## Task instructions
Reproduce the entries exactly, beginning with the line containing "blue hexagon: (277, 627) -> (177, 427), moved" and ending with their last line, both included.

---------------

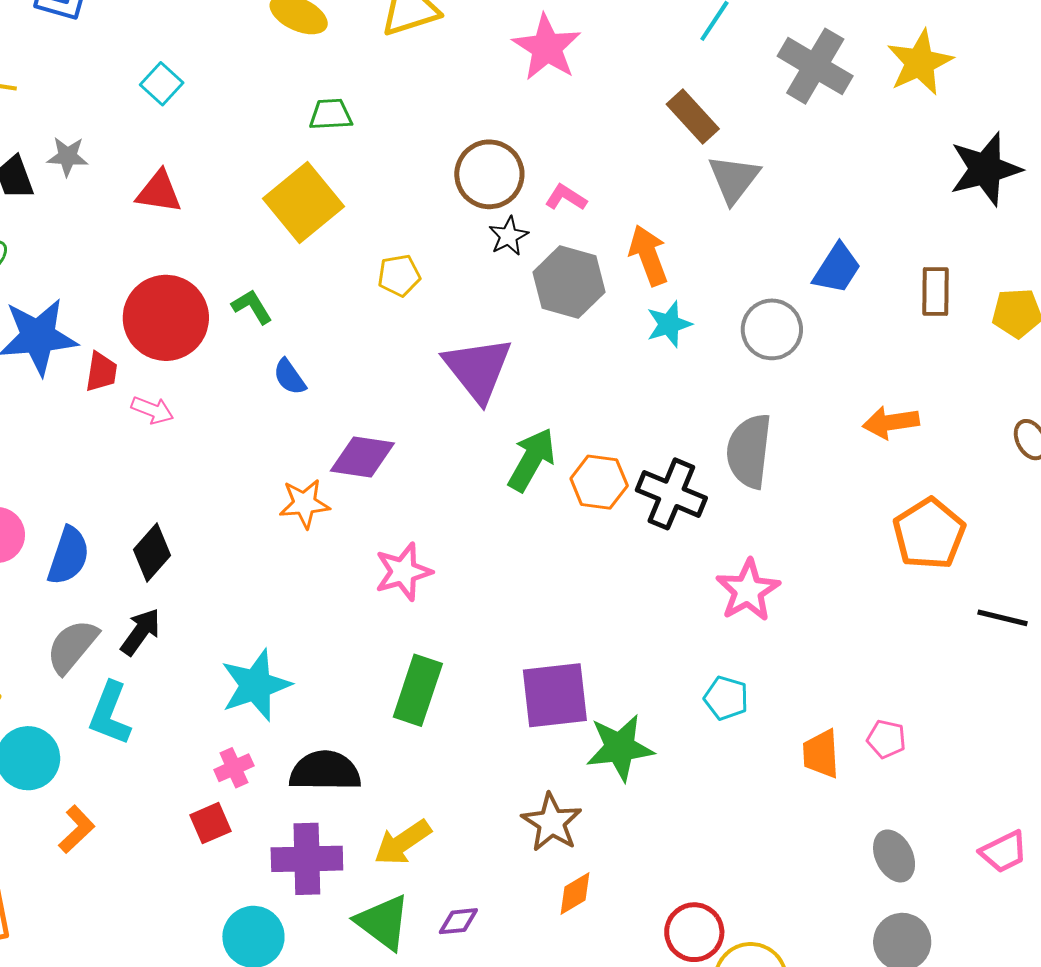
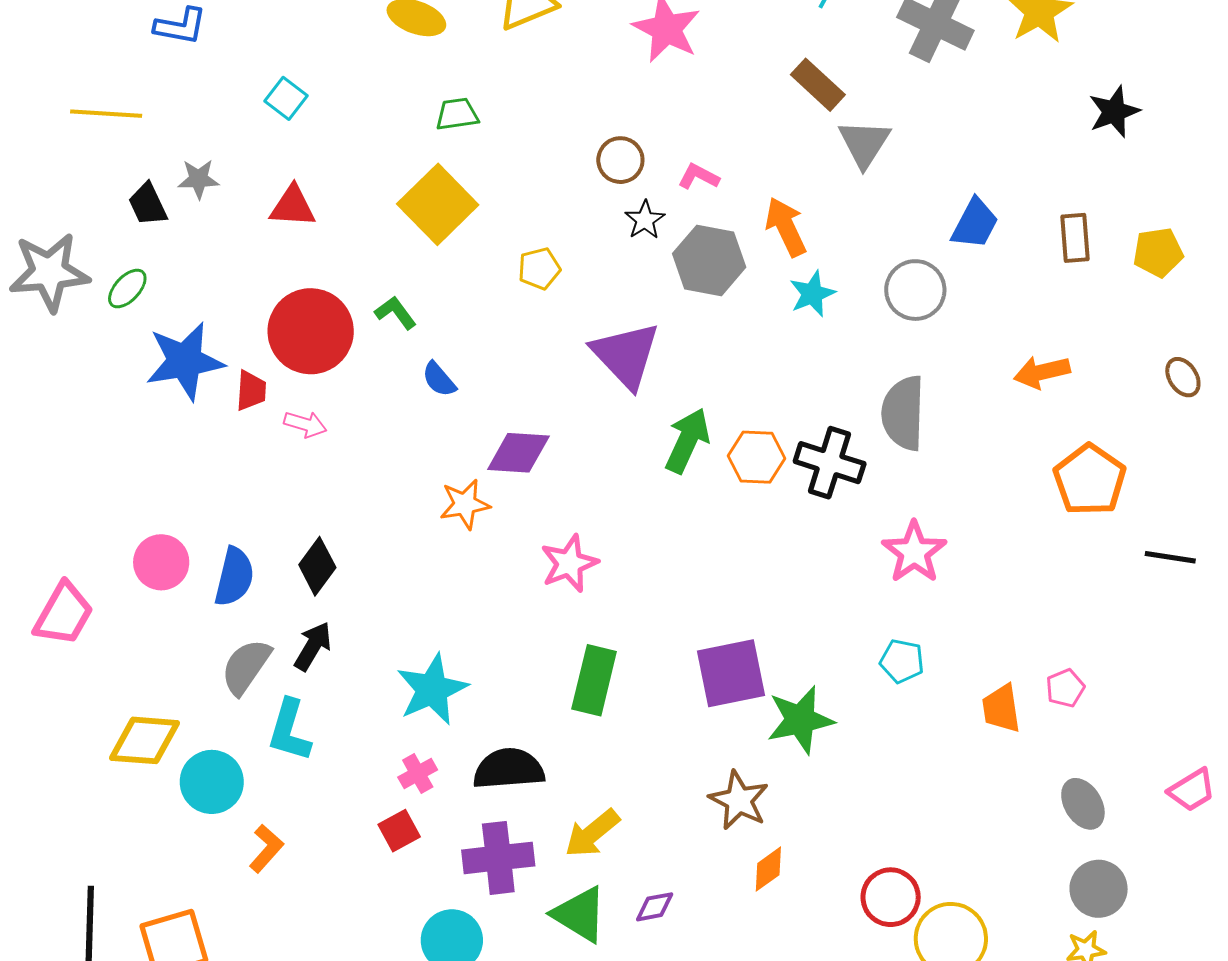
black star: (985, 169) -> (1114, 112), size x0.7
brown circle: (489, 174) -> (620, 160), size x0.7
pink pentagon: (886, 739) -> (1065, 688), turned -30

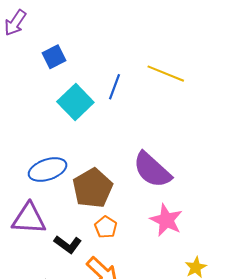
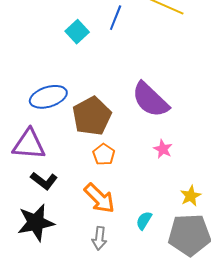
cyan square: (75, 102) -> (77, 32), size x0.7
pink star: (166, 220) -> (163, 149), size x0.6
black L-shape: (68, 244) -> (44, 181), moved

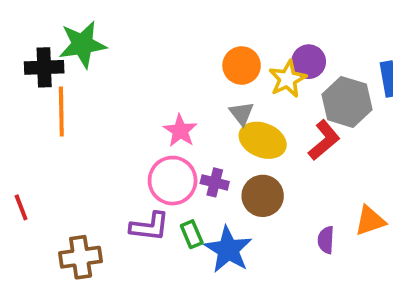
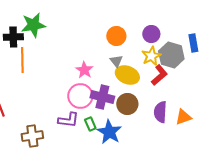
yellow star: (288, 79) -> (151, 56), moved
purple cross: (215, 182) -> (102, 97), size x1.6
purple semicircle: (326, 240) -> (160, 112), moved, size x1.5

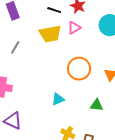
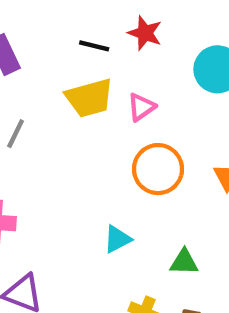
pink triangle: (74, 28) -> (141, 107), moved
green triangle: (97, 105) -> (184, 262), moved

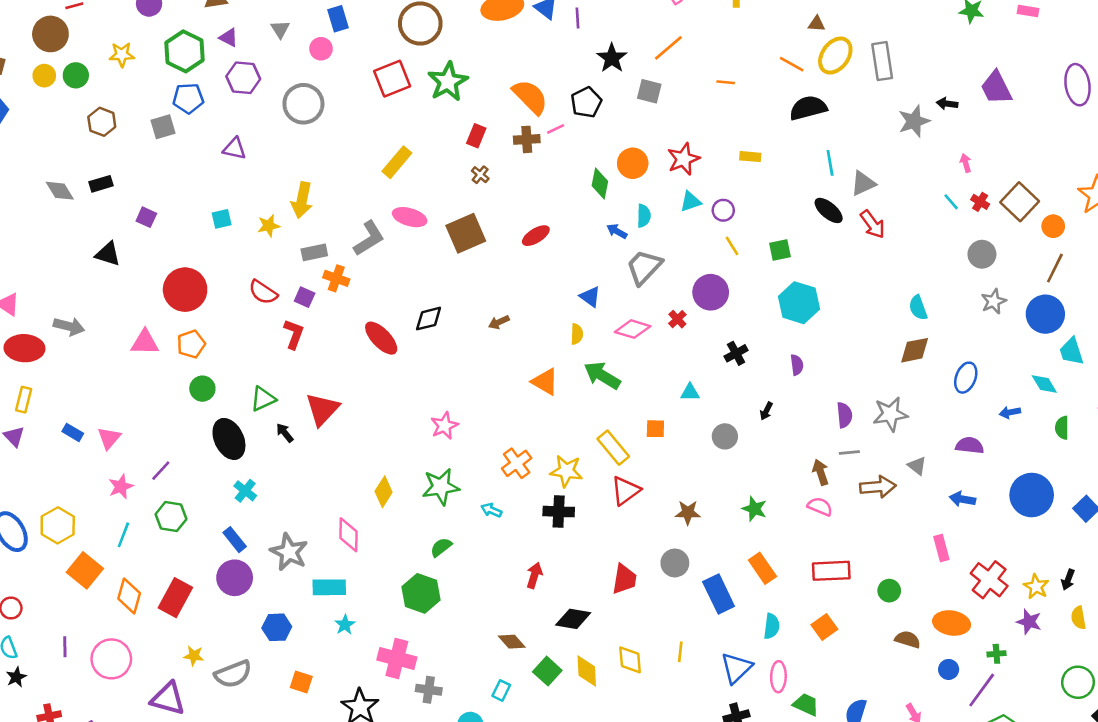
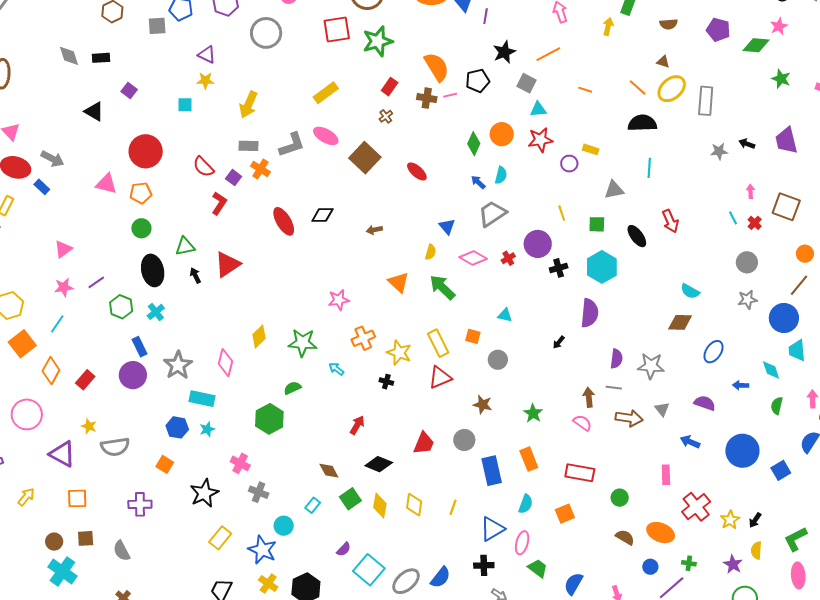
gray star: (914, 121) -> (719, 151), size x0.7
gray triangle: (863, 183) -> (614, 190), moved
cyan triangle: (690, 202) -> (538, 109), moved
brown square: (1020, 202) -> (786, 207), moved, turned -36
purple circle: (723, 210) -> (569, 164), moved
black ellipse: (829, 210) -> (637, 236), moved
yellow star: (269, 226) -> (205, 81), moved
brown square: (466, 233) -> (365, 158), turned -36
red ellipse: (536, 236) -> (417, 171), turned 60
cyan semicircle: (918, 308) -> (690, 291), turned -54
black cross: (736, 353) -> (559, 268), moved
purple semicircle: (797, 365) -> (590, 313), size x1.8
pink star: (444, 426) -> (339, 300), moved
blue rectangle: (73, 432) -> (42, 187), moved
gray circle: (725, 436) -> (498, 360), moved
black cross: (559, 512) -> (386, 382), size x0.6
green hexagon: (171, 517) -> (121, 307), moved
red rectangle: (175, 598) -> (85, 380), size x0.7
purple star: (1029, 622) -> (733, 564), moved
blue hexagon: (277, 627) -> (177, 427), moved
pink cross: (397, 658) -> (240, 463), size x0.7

---------------

## Response to this exercise
blue hexagon: (277, 627) -> (177, 427), moved
pink cross: (397, 658) -> (240, 463), size x0.7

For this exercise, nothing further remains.